* What to produce
Find all lines in the listing that include the word "moved", then copy them.

* Extracted records
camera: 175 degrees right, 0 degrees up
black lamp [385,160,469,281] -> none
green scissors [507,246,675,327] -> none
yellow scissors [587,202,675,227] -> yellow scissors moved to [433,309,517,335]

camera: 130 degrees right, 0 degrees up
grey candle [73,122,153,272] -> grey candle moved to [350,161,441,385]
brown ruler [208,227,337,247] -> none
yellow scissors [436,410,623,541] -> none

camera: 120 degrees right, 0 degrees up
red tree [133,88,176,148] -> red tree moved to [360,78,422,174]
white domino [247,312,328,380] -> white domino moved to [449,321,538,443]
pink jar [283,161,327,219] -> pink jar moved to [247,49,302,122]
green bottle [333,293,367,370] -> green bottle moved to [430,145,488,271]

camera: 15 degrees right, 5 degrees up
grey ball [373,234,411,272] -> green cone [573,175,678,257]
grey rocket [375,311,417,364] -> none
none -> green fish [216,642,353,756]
==
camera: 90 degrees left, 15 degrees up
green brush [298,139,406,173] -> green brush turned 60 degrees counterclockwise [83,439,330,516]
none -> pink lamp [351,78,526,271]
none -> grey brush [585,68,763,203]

* Exercise answer
yellow scissors [587,202,675,227] -> yellow scissors moved to [433,309,517,335]
grey candle [73,122,153,272] -> grey candle moved to [350,161,441,385]
red tree [133,88,176,148] -> red tree moved to [360,78,422,174]
white domino [247,312,328,380] -> white domino moved to [449,321,538,443]
pink jar [283,161,327,219] -> pink jar moved to [247,49,302,122]
green bottle [333,293,367,370] -> green bottle moved to [430,145,488,271]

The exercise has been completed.